(Beginning of AVAILABLE DATA)
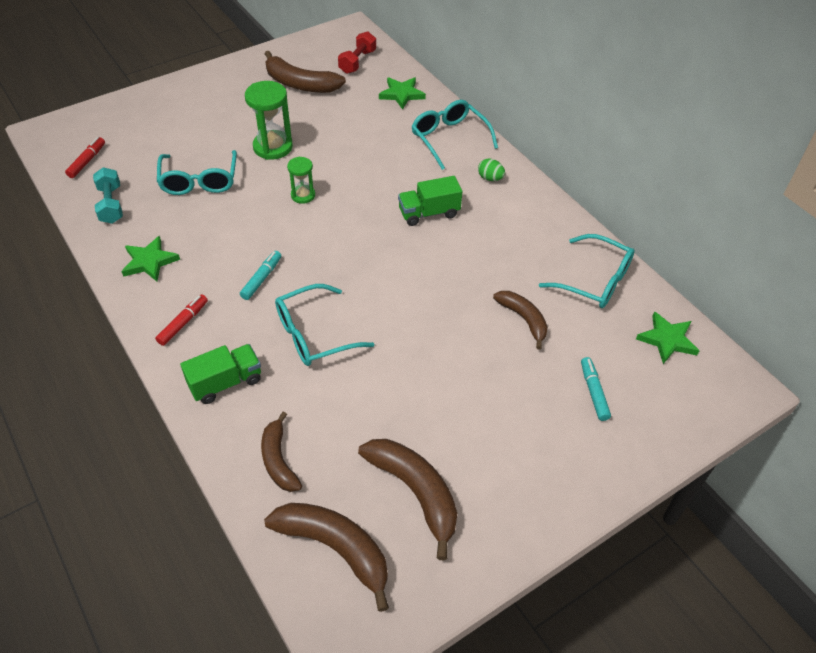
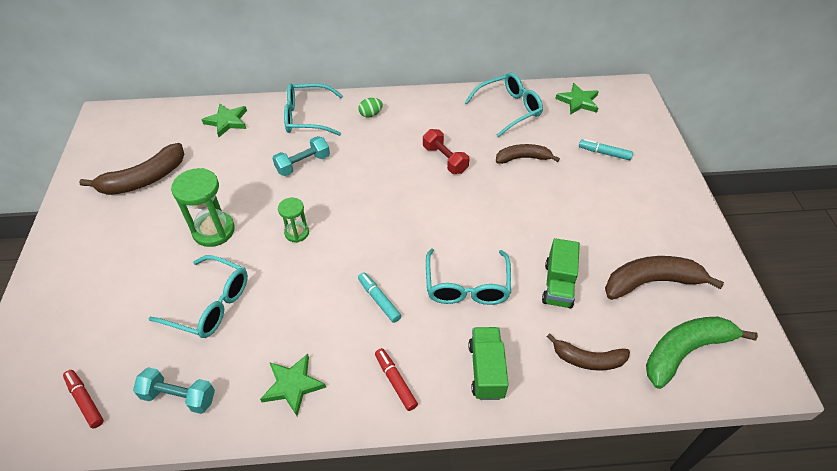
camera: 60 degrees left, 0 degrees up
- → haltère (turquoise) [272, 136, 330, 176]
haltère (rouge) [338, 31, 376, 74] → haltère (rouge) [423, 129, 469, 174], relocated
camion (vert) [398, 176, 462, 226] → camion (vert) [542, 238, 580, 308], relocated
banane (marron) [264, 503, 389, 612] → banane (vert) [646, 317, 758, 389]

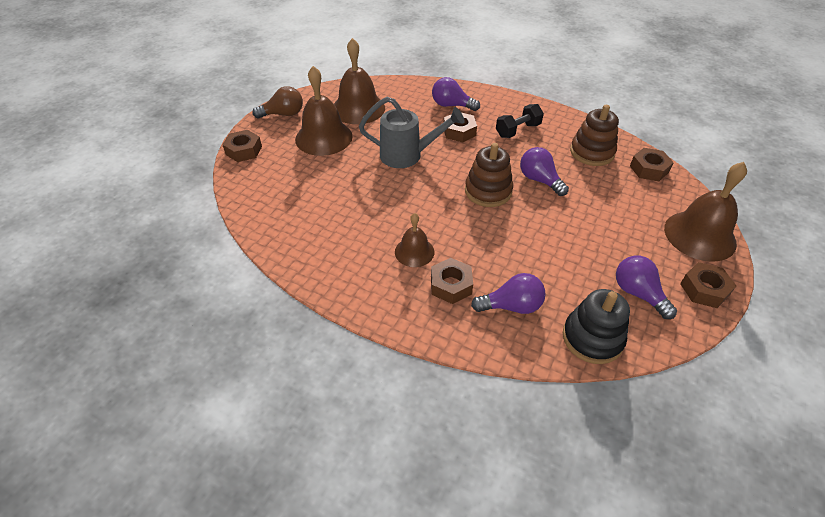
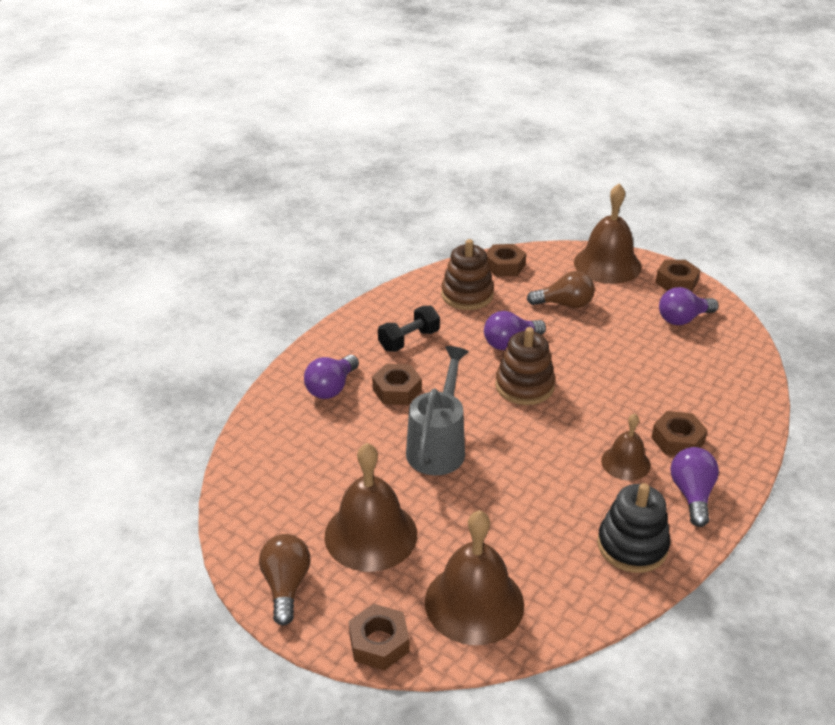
camera: 80 degrees left, 10 degrees down
haltère (noir) [496, 104, 544, 138] → haltère (noir) [378, 306, 440, 352], 75 degrees clockwise
cloche (marron) [334, 38, 385, 124] → cloche (marron) [425, 510, 524, 645], relocated
- → ampoule (marron) [527, 271, 595, 308]
jouet à empiler (noir) [563, 289, 630, 364] → jouet à empiler (noir) [597, 483, 670, 573], relocated
ampoule (violet) [471, 273, 546, 314] → ampoule (violet) [671, 447, 719, 527], relocated

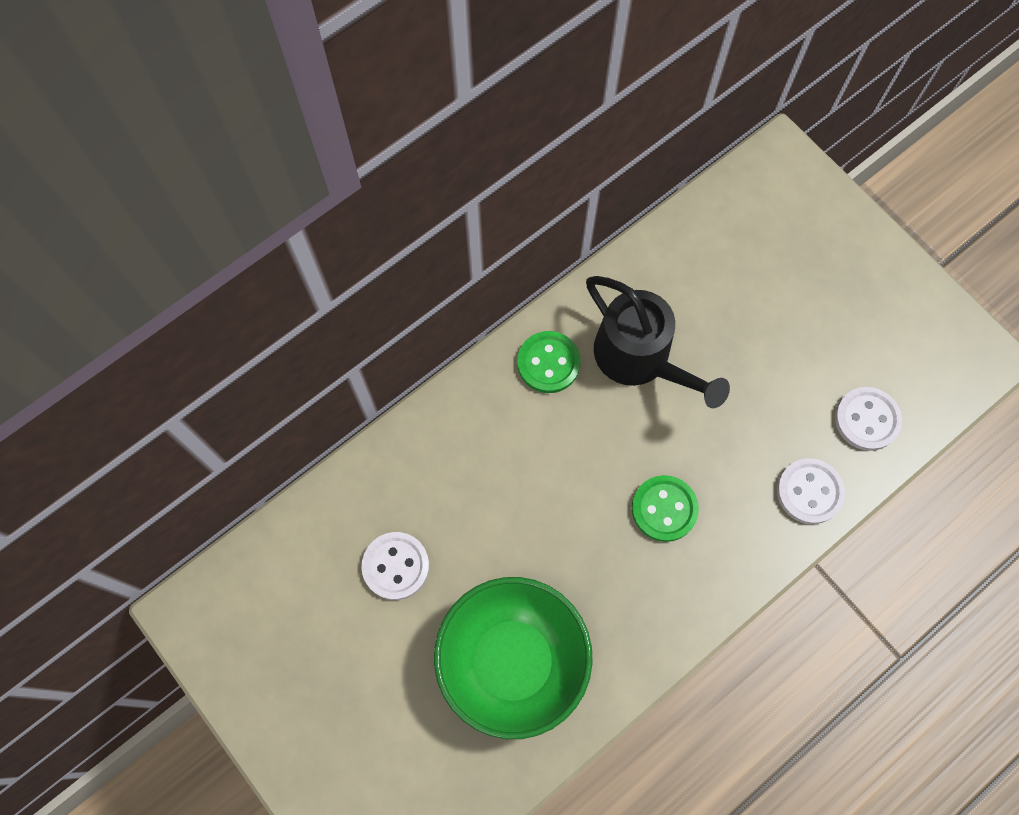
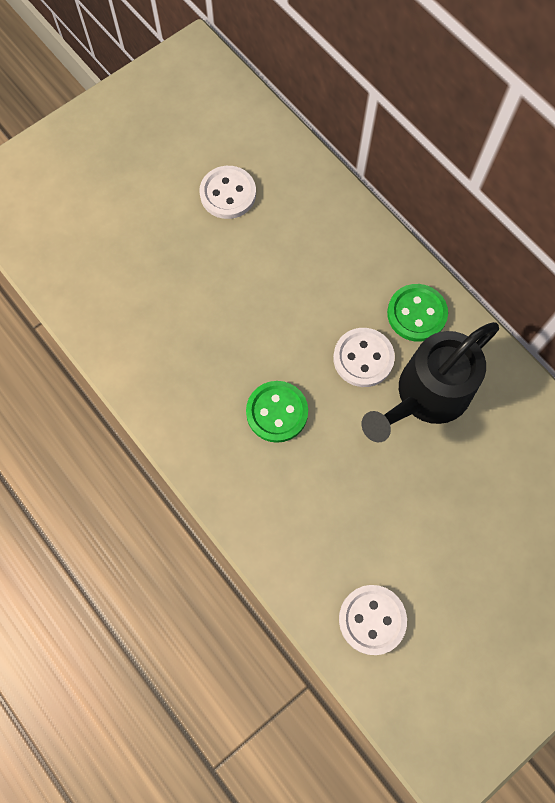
camera: 90 degrees right, 0 degrees up
bouton (blanc) [777, 458, 845, 524] → bouton (blanc) [333, 328, 395, 387], relocated
bol (vert) [434, 577, 593, 739] → -

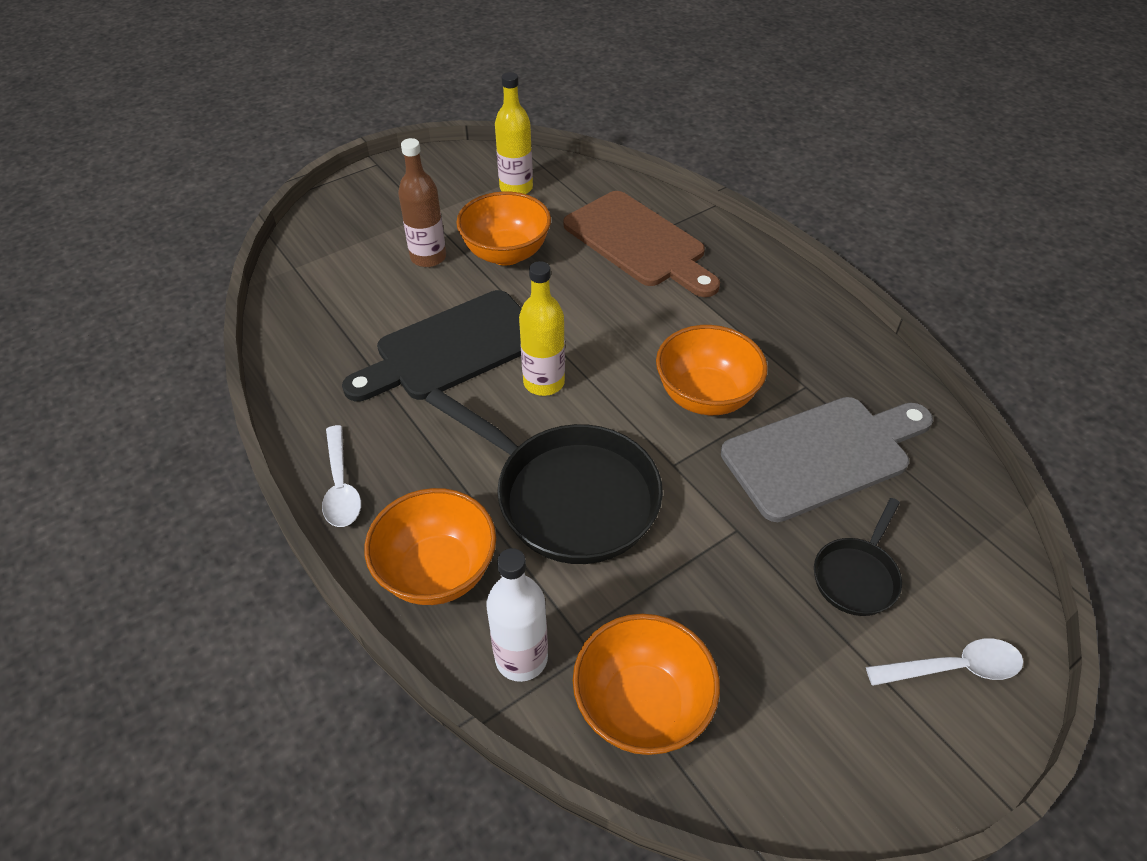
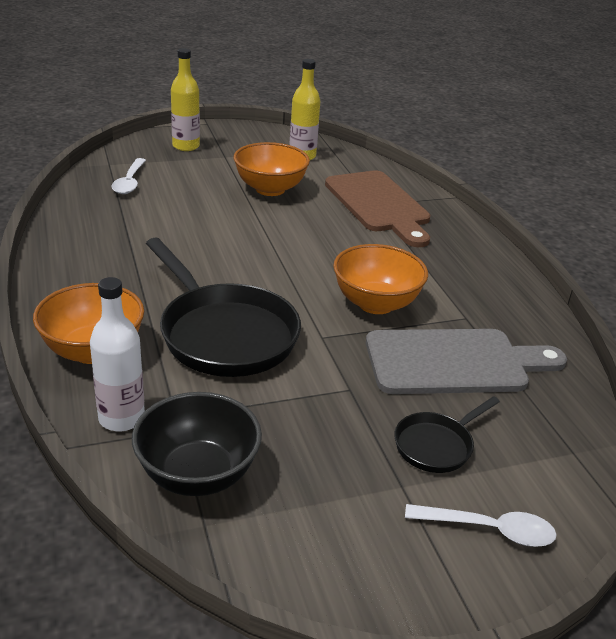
camera: 15 degrees right, 15 degrees down
cuillère (blanc) [322, 425, 361, 527] → cuillère (blanc) [112, 158, 146, 194], relocated
bol (orange) [573, 614, 720, 755] → bol (noir) [132, 392, 262, 496]
bouteille (jaune) [519, 261, 565, 396] → bouteille (jaune) [171, 48, 200, 151], relocated
planche à découper (noir) [342, 290, 522, 401] → -
bouteille (marron) [398, 138, 446, 267] → -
(End of AVAILABLE DATA)
Tell how many lines of the data include the word "noir", without any other words.

4